- Exercise prompt
A verbatim copy of all the data is required; the pictures should not appear in it.

- Extracted data entries
+---+
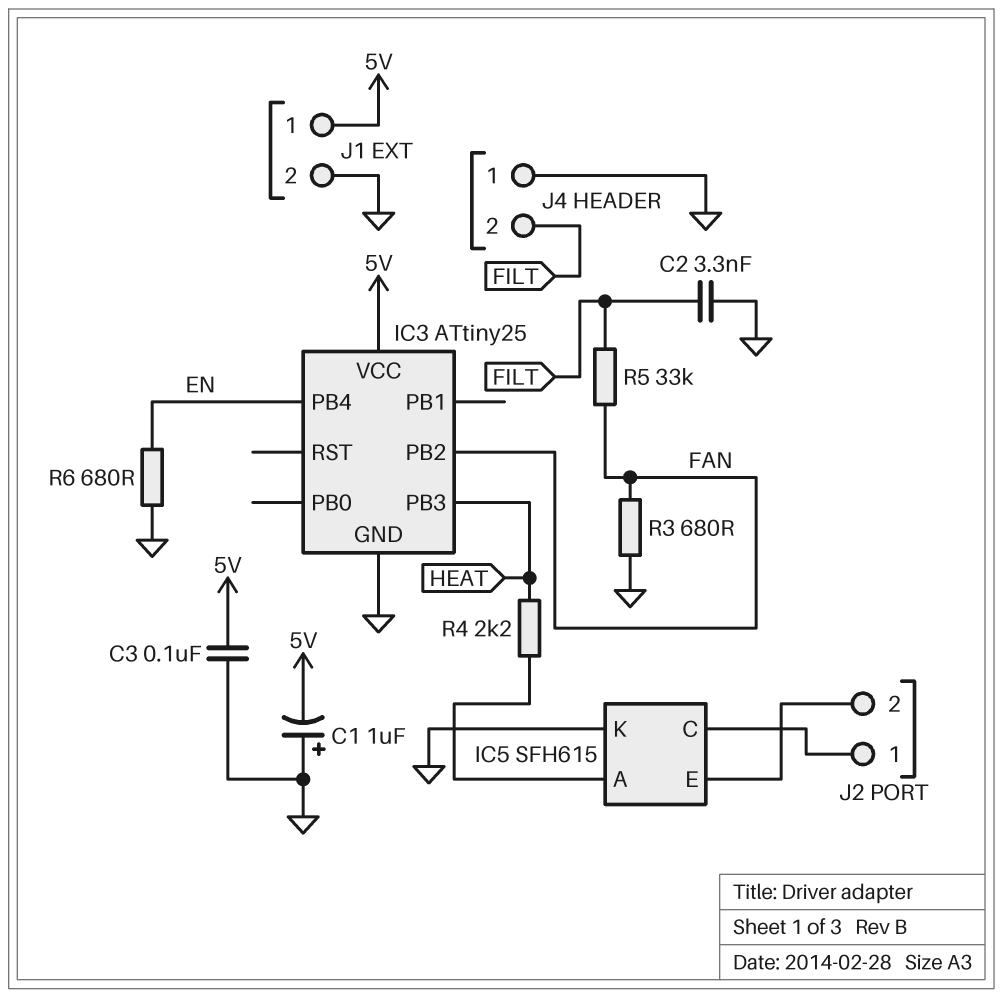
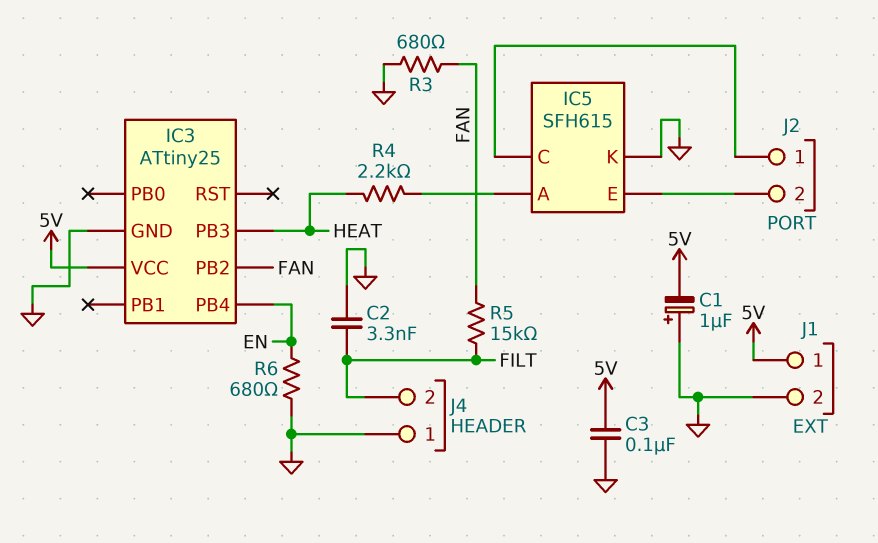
R5: 33k (FAN, FILT) -> 15k (FAN, FILT)

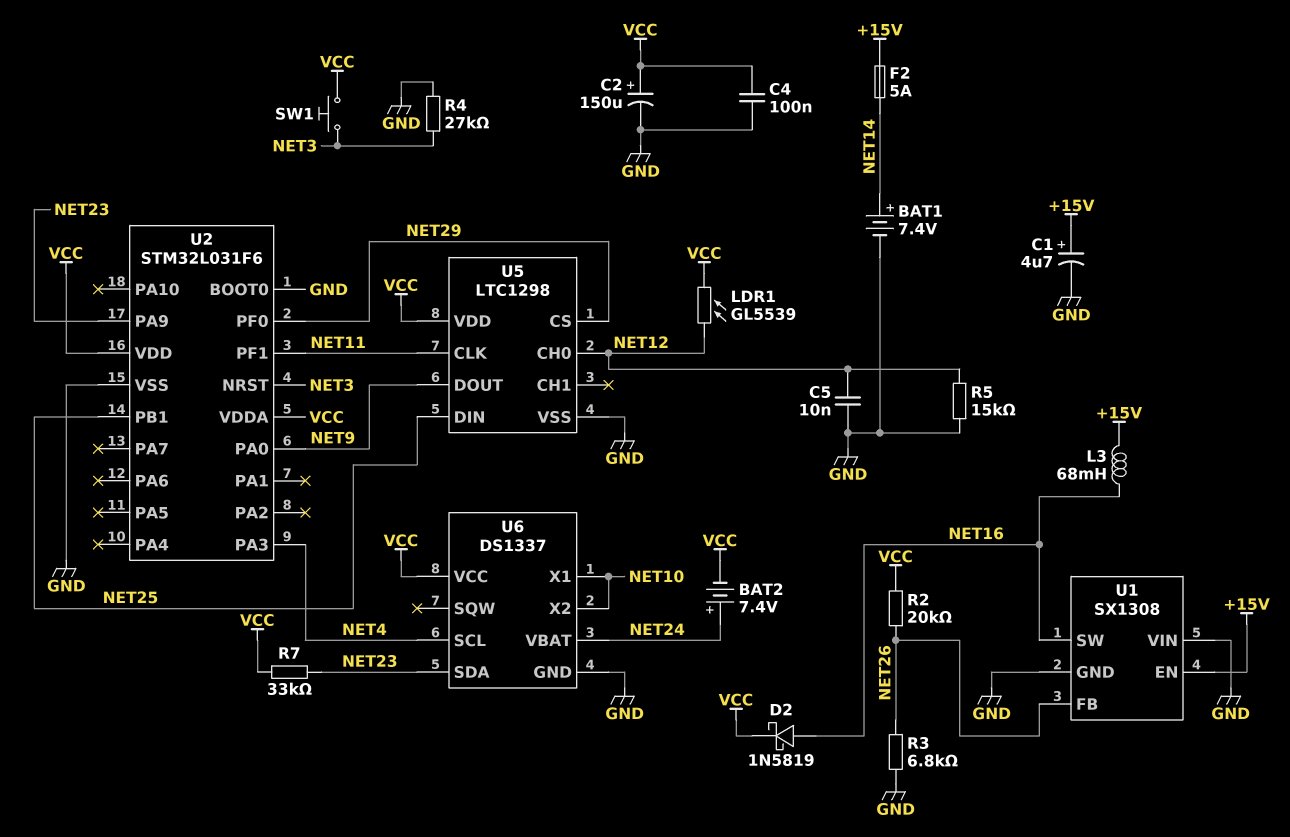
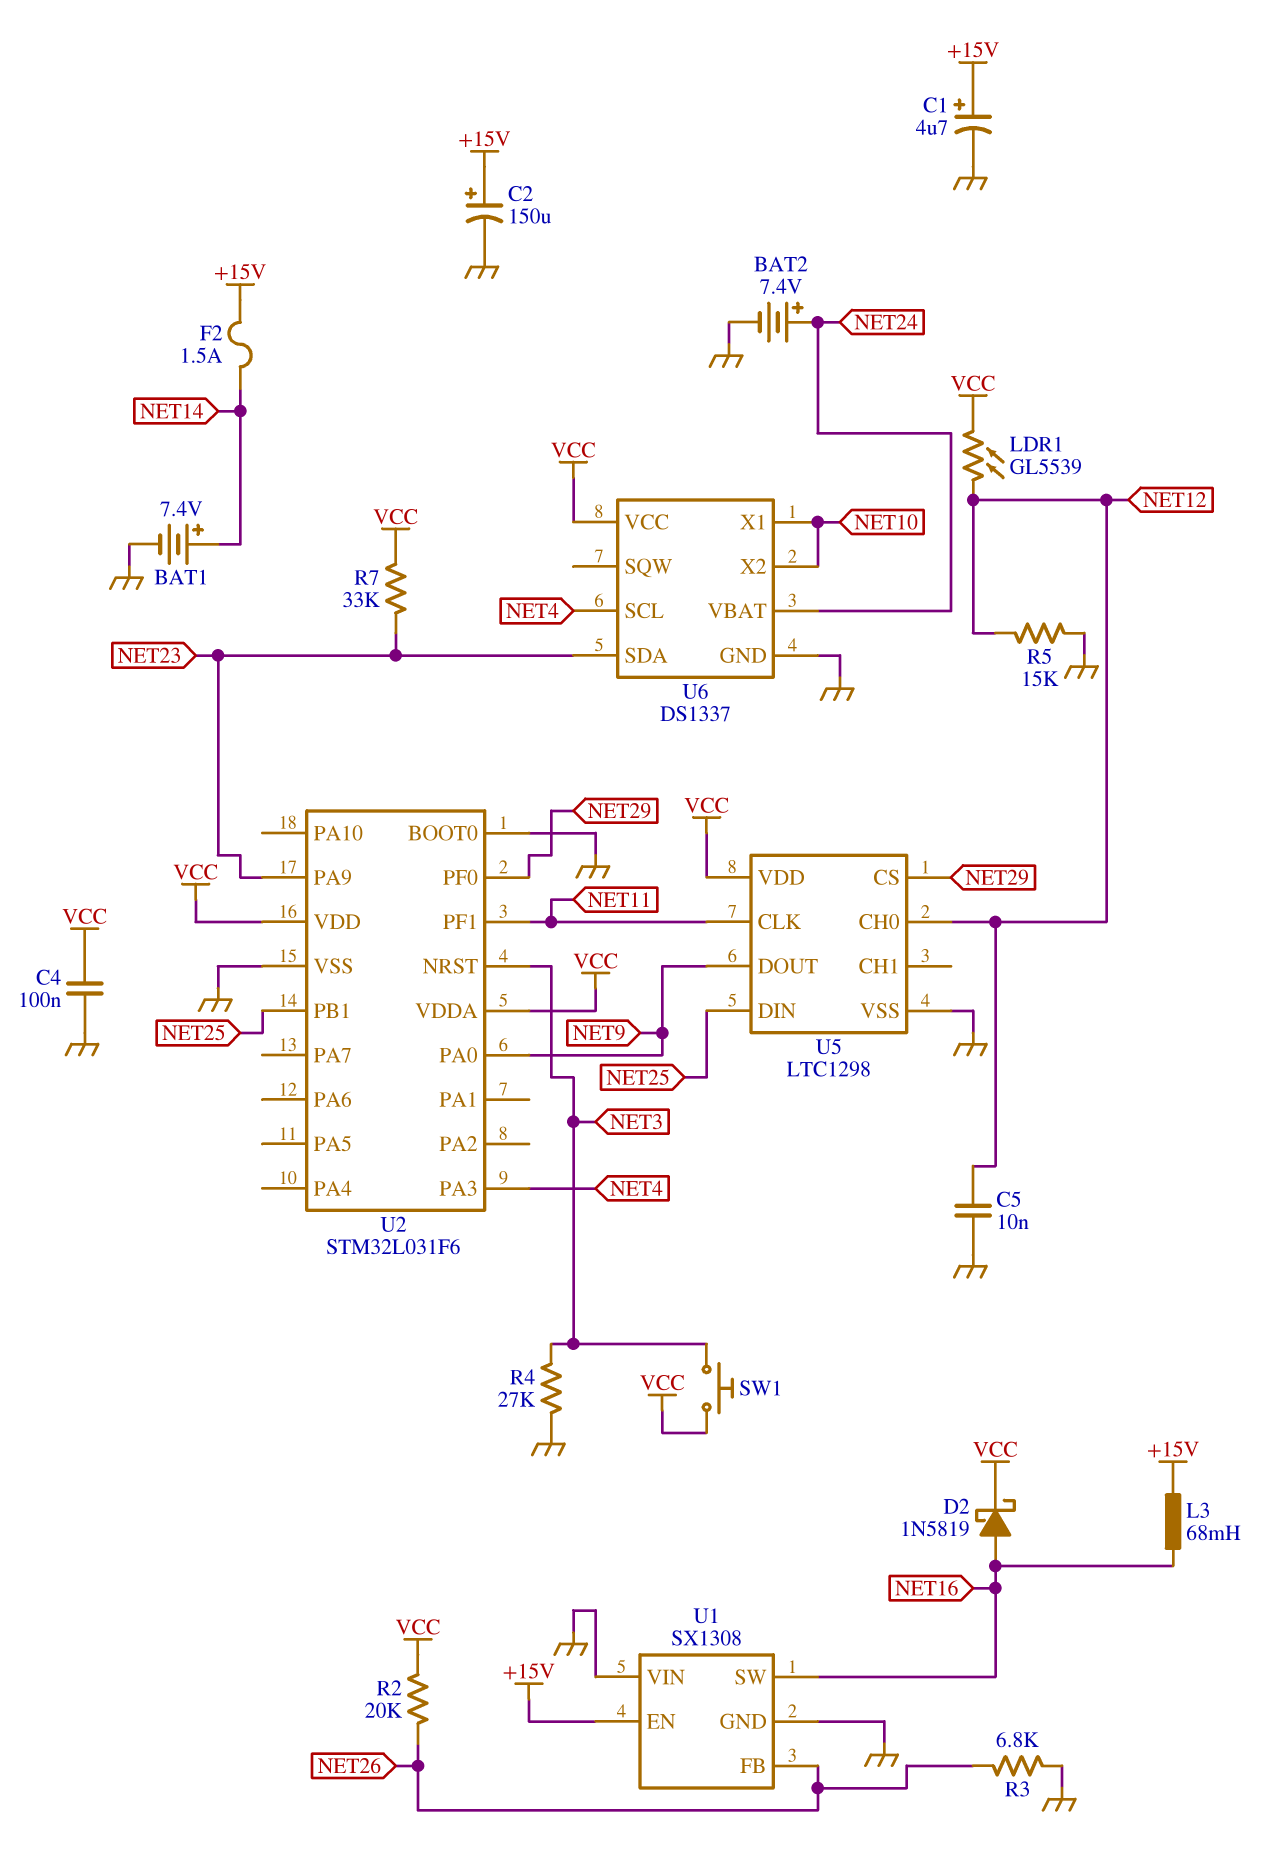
BAT2: 7.4V (plus NET24, minus VCC) -> 7.4V (plus NET24, minus GND)
C2: 150uF (plus VCC, minus GND) -> 150uF (plus +15V, minus GND)
F2: 5A (+15V, NET14) -> 1.5A (+15V, NET14)

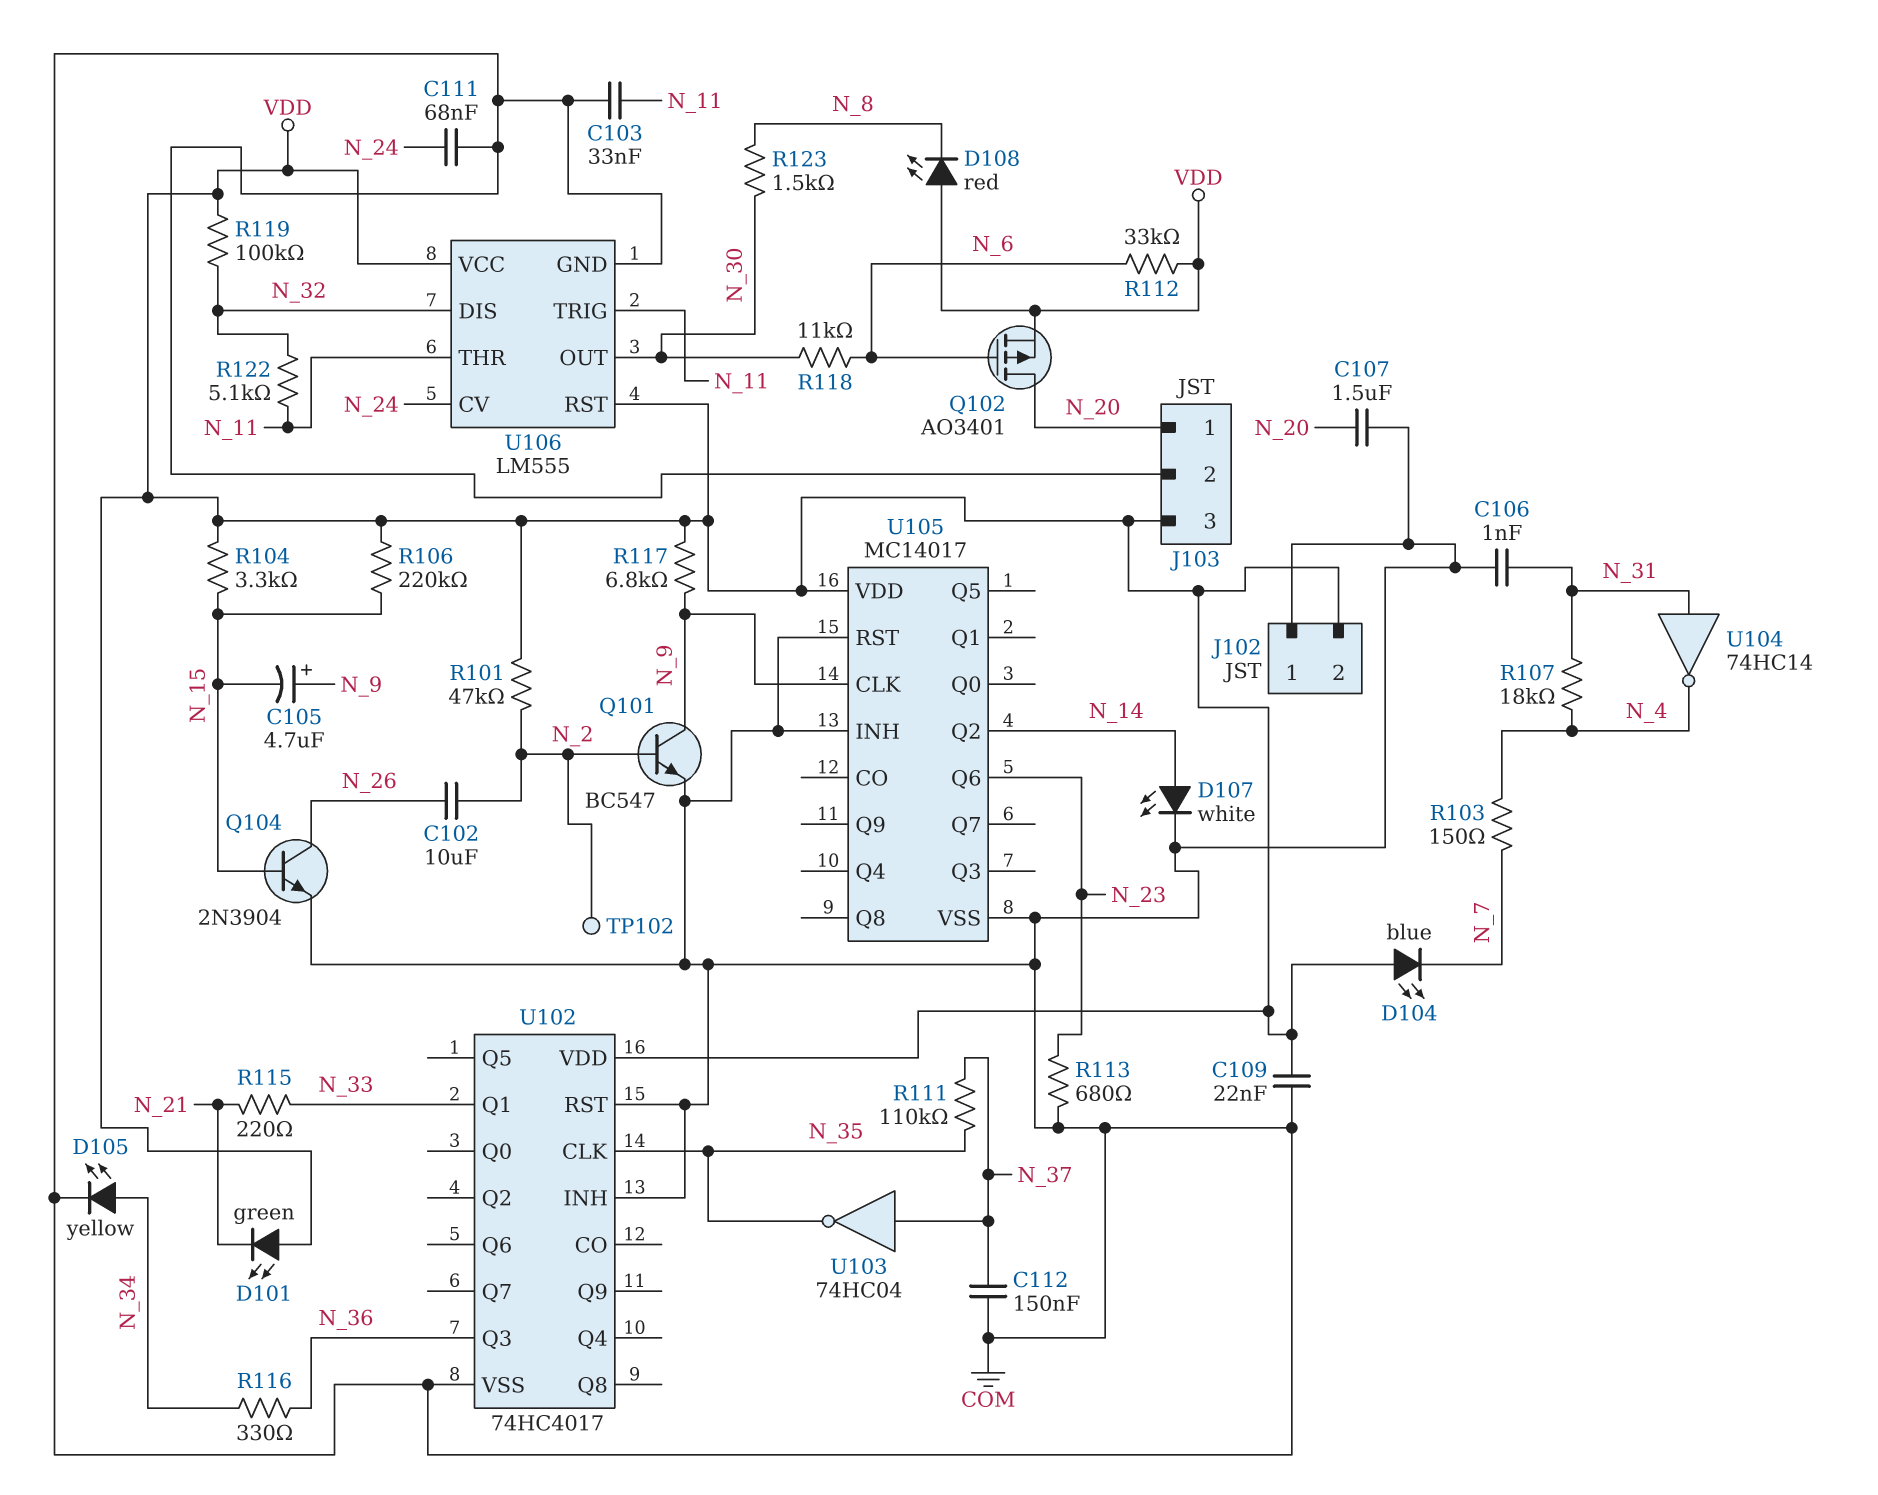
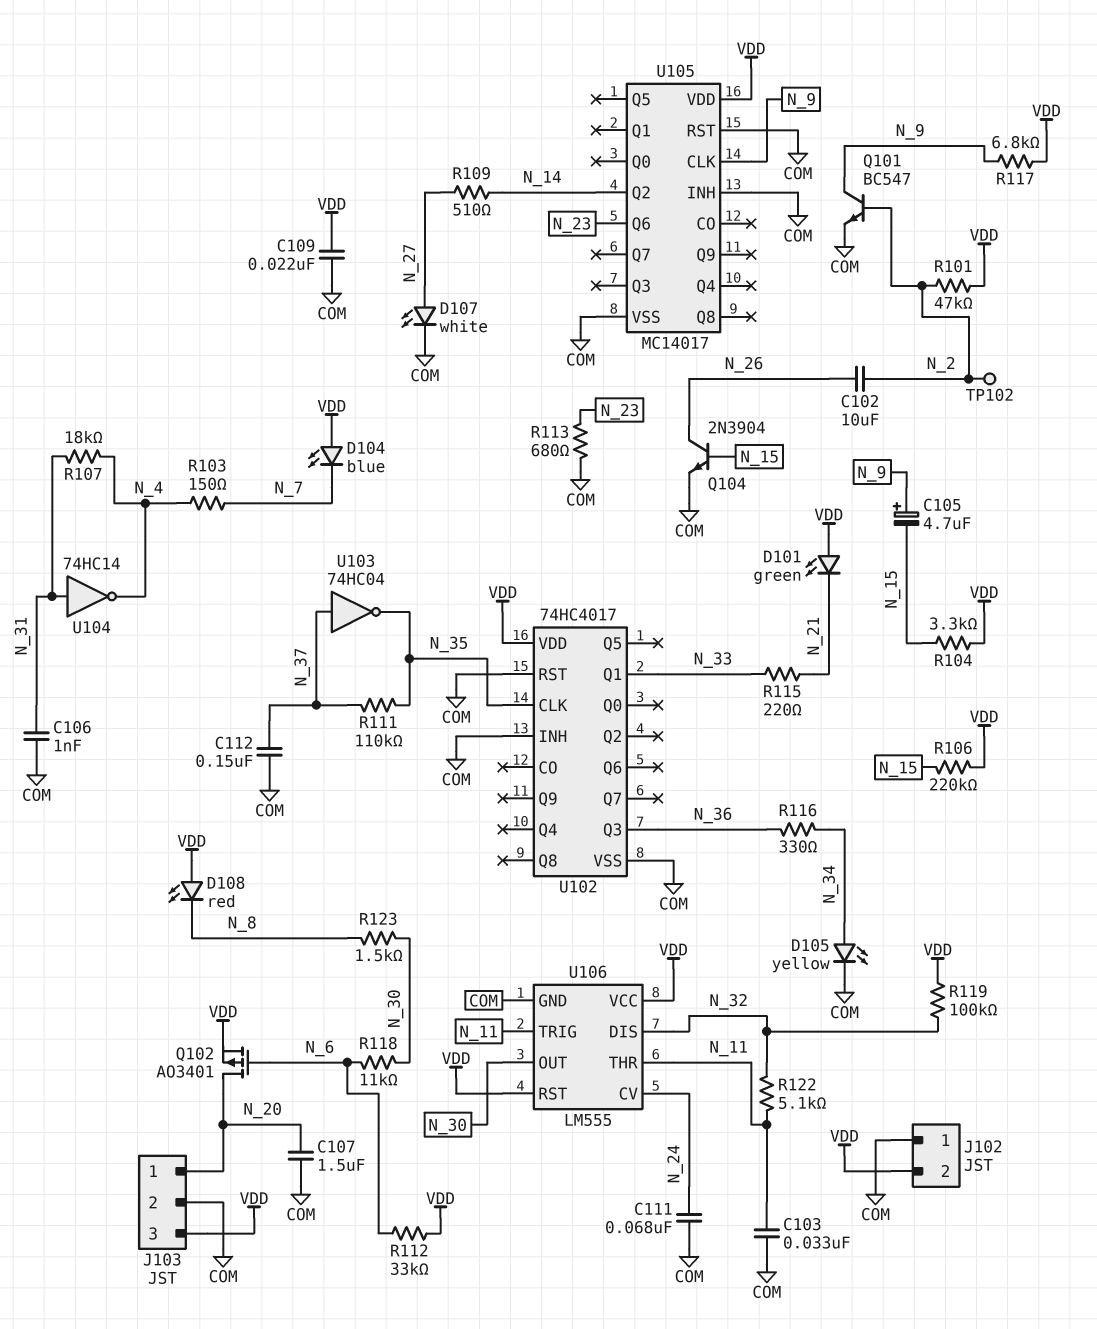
D107: LED white (A N_14, K COM) -> LED white (A N_27, K COM)
R109: none -> 510 (N_14, N_27)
+---+
- Answer to the exercise
R5: 33k (FAN, FILT) -> 15k (FAN, FILT)

BAT2: 7.4V (plus NET24, minus VCC) -> 7.4V (plus NET24, minus GND)
C2: 150uF (plus VCC, minus GND) -> 150uF (plus +15V, minus GND)
F2: 5A (+15V, NET14) -> 1.5A (+15V, NET14)

D107: LED white (A N_14, K COM) -> LED white (A N_27, K COM)
R109: none -> 510 (N_14, N_27)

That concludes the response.